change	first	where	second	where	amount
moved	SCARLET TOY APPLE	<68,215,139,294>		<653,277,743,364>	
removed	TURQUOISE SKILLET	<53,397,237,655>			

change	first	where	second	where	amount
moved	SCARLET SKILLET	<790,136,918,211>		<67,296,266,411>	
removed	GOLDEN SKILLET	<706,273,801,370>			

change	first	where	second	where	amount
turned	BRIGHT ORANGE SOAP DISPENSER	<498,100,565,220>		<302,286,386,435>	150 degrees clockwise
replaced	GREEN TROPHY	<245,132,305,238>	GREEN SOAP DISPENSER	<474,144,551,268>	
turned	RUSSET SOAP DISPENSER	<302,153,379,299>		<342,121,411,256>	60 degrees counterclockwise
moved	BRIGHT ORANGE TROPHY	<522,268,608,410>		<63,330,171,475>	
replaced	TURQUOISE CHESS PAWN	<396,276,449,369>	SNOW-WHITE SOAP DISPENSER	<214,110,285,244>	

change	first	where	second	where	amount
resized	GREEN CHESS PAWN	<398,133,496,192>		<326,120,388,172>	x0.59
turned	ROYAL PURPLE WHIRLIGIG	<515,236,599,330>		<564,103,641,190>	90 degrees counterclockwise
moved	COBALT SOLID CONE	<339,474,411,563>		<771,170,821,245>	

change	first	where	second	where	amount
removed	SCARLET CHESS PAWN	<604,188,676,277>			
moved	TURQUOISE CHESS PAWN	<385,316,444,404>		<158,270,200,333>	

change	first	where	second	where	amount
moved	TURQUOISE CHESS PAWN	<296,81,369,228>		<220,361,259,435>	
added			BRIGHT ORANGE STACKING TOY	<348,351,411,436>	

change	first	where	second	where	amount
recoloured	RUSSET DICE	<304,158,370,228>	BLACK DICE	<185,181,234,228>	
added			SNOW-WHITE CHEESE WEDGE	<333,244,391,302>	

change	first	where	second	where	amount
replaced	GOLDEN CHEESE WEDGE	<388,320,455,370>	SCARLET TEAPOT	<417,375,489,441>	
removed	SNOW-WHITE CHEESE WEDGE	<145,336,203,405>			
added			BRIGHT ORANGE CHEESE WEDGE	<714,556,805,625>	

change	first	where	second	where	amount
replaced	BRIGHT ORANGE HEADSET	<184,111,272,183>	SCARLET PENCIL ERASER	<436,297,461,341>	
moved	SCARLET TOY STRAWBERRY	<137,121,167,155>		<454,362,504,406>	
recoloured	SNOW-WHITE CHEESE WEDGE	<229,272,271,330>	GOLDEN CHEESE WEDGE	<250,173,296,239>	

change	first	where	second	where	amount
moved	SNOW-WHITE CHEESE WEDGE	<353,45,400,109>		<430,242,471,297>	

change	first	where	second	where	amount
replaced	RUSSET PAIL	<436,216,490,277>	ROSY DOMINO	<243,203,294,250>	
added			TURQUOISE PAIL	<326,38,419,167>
################
#### [Aim of the exercise]
The lines in the records above that include the word "ORANGE" must be copied out.

#### [Task solution]
turned	BRIGHT ORANGE SOAP DISPENSER	<498,100,565,220>		<302,286,386,435>	150 degrees clockwise
moved	BRIGHT ORANGE TROPHY	<522,268,608,410>		<63,330,171,475>	
added			BRIGHT ORANGE STACKING TOY	<348,351,411,436>	
added			BRIGHT ORANGE CHEESE WEDGE	<714,556,805,625>	
replaced	BRIGHT ORANGE HEADSET	<184,111,272,183>	SCARLET PENCIL ERASER	<436,297,461,341>	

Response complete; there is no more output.